▶ [Extracted records]:
● ● ● ● ●
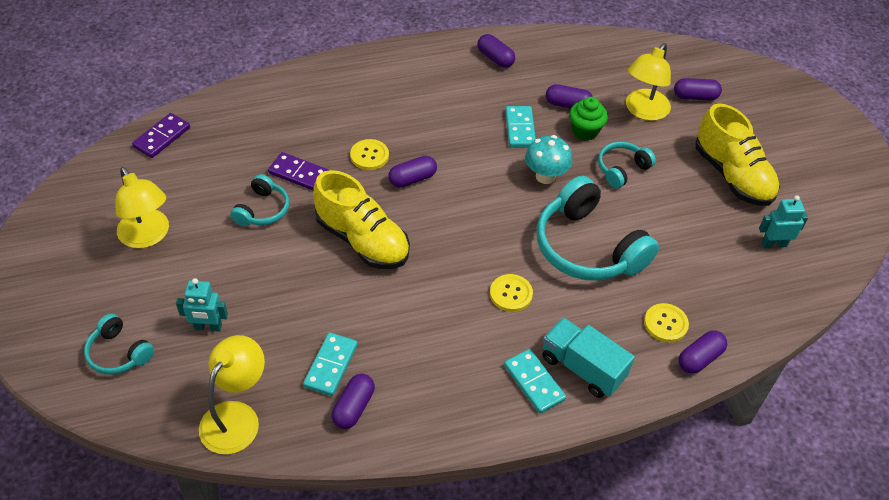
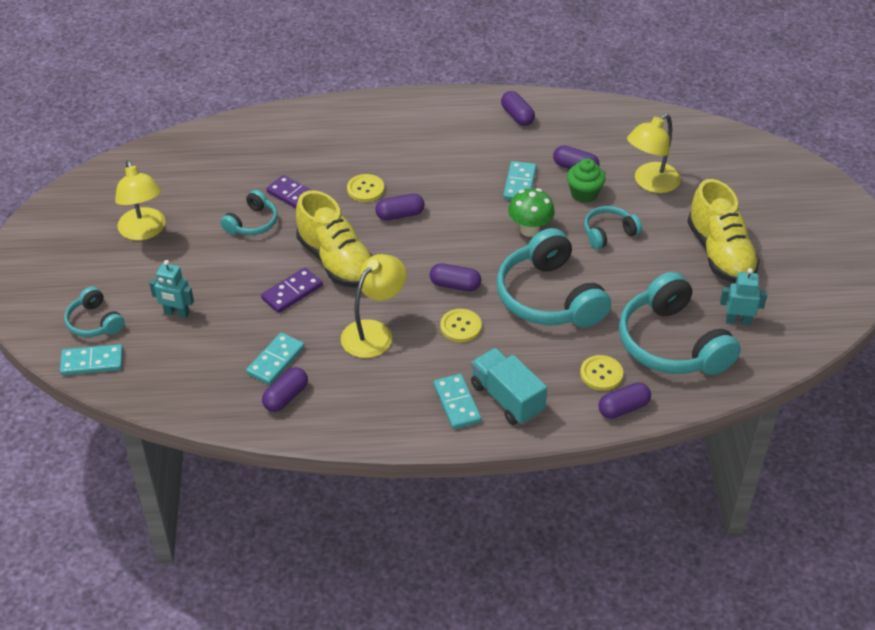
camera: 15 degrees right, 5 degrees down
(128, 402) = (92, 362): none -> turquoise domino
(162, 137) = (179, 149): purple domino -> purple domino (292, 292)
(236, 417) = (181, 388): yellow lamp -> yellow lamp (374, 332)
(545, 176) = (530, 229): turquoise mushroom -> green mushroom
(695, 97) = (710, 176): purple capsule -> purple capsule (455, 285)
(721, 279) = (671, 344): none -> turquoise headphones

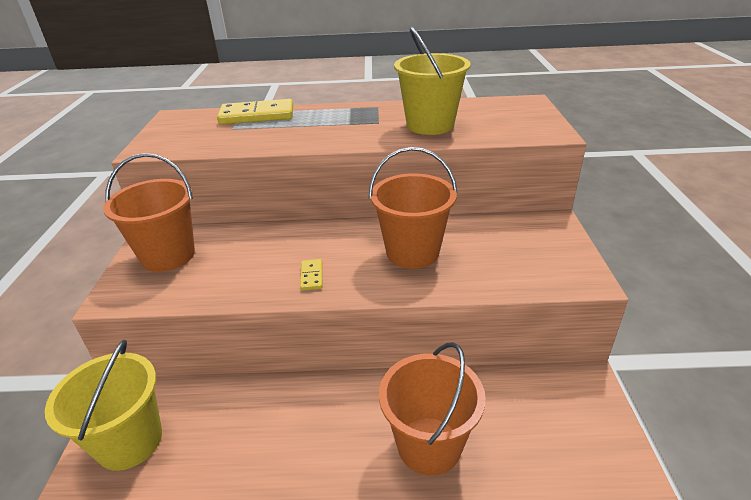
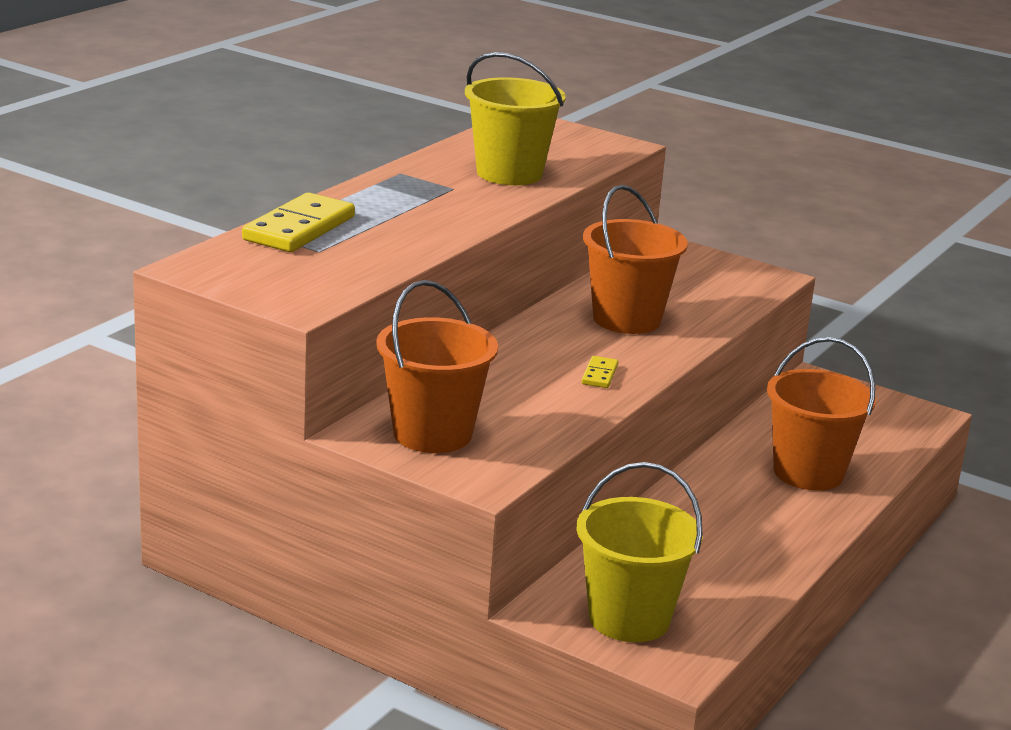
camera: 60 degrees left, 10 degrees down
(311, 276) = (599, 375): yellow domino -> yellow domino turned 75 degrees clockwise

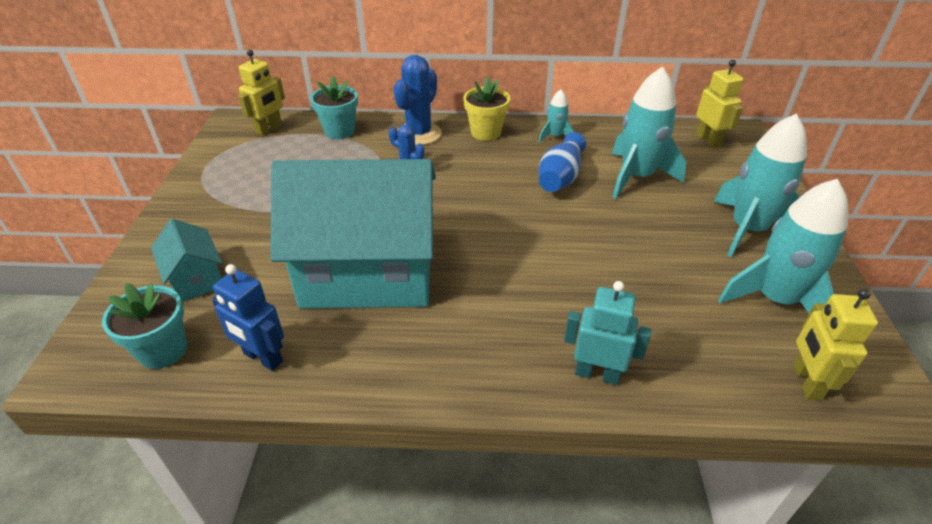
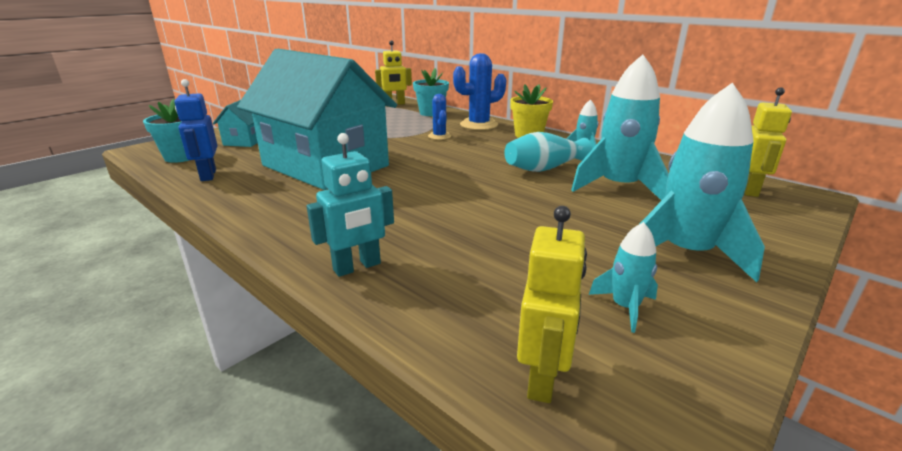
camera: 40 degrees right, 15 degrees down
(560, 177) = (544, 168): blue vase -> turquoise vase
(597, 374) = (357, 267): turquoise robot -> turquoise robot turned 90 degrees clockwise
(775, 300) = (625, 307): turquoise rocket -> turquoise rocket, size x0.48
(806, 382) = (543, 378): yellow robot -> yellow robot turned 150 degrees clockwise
● ● ● ● ●
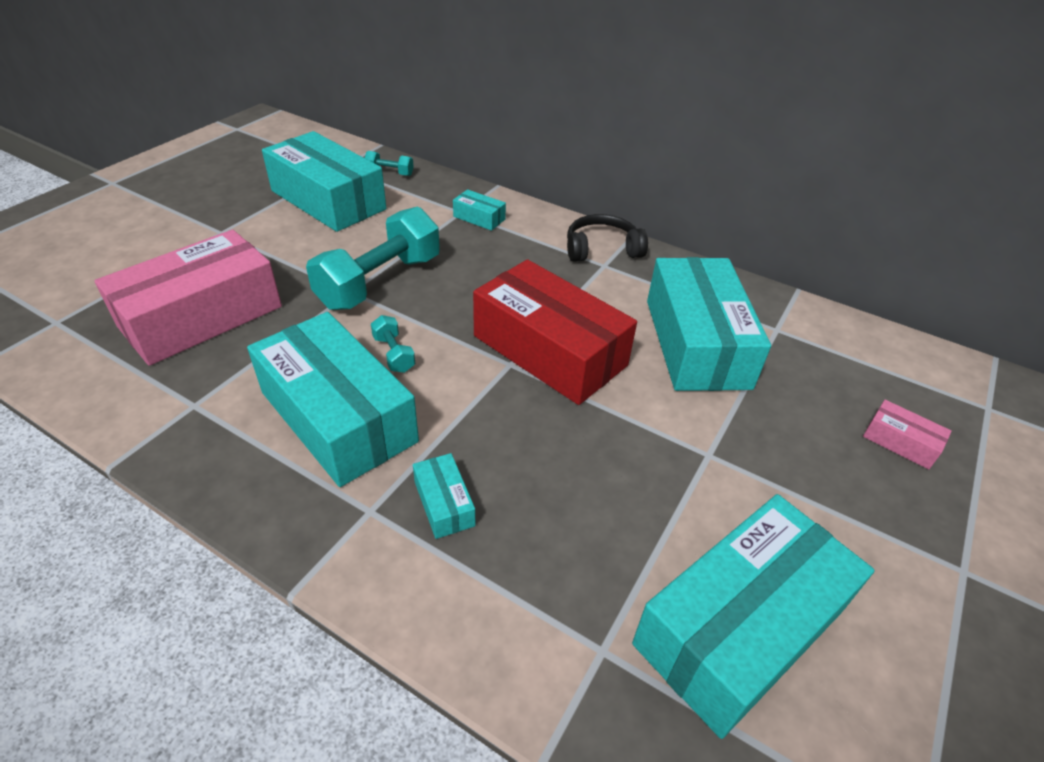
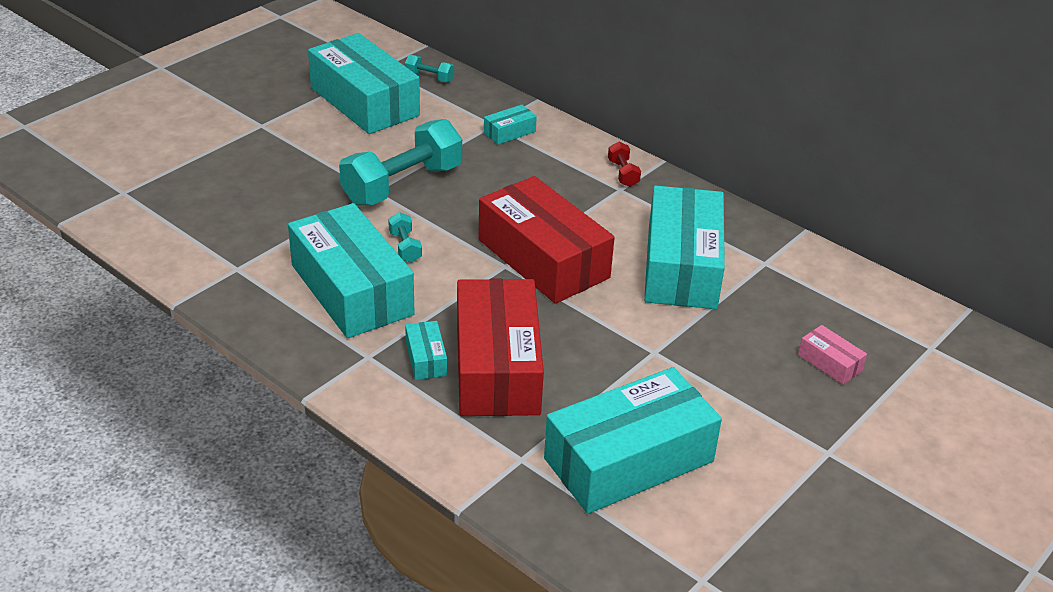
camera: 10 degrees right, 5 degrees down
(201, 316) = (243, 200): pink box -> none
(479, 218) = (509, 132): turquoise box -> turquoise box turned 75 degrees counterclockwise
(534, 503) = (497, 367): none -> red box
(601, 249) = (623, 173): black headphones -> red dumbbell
● ● ● ● ●
▶ [Description of the task]: Lines above that contain the string "down" make up the answer.

▶ [Task response]:
camera: 15 degrees right, 5 degrees down
camera: 60 degrees left, 10 degrees down
camera: 40 degrees right, 15 degrees down
camera: 10 degrees right, 5 degrees down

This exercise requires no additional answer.